**What the task requires**
For this exercise, return all the data word for word, with images left out.

**Supplied data**
*-*-*
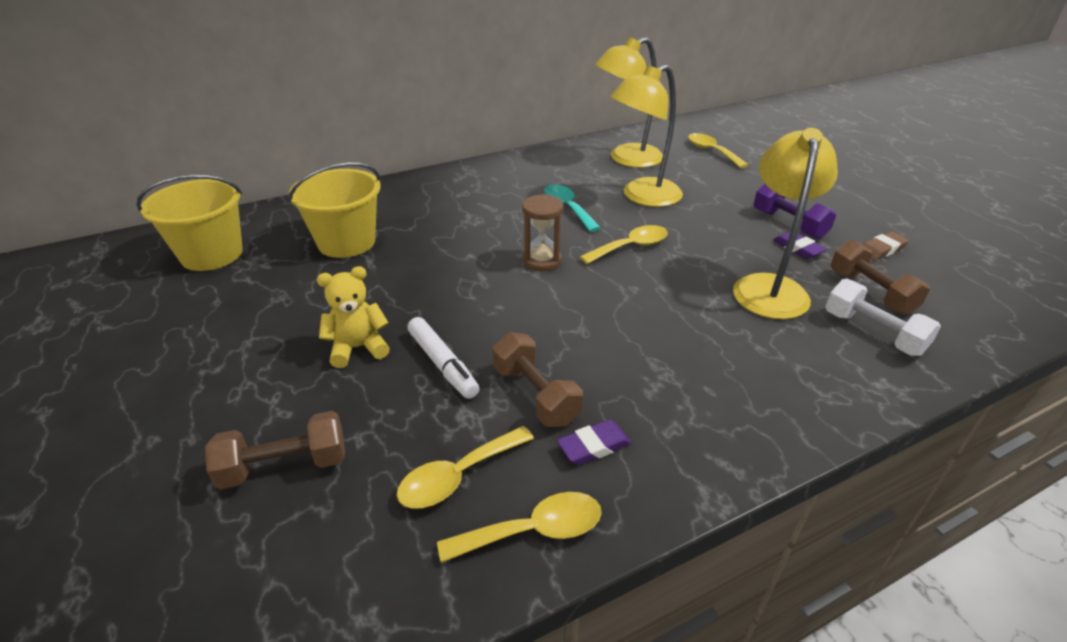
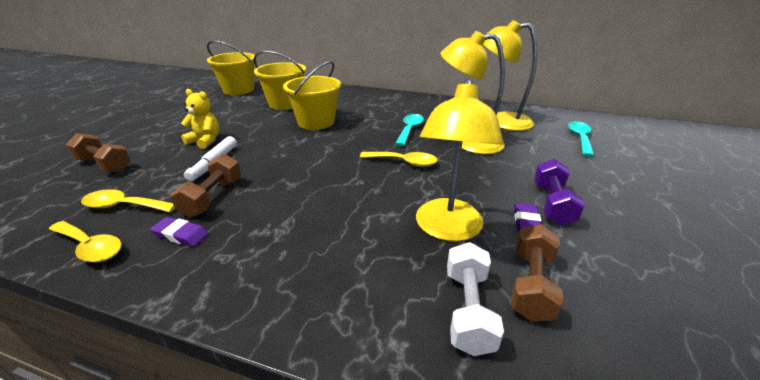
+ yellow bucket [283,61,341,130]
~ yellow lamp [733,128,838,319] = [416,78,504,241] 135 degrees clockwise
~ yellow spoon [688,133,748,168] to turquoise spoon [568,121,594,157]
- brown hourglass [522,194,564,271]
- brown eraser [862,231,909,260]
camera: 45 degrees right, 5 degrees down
*-*-*
**Solved problem**
+ yellow bucket [283,61,341,130]
~ yellow lamp [733,128,838,319] = [416,78,504,241] 135 degrees clockwise
~ yellow spoon [688,133,748,168] to turquoise spoon [568,121,594,157]
- brown hourglass [522,194,564,271]
- brown eraser [862,231,909,260]
camera: 45 degrees right, 5 degrees down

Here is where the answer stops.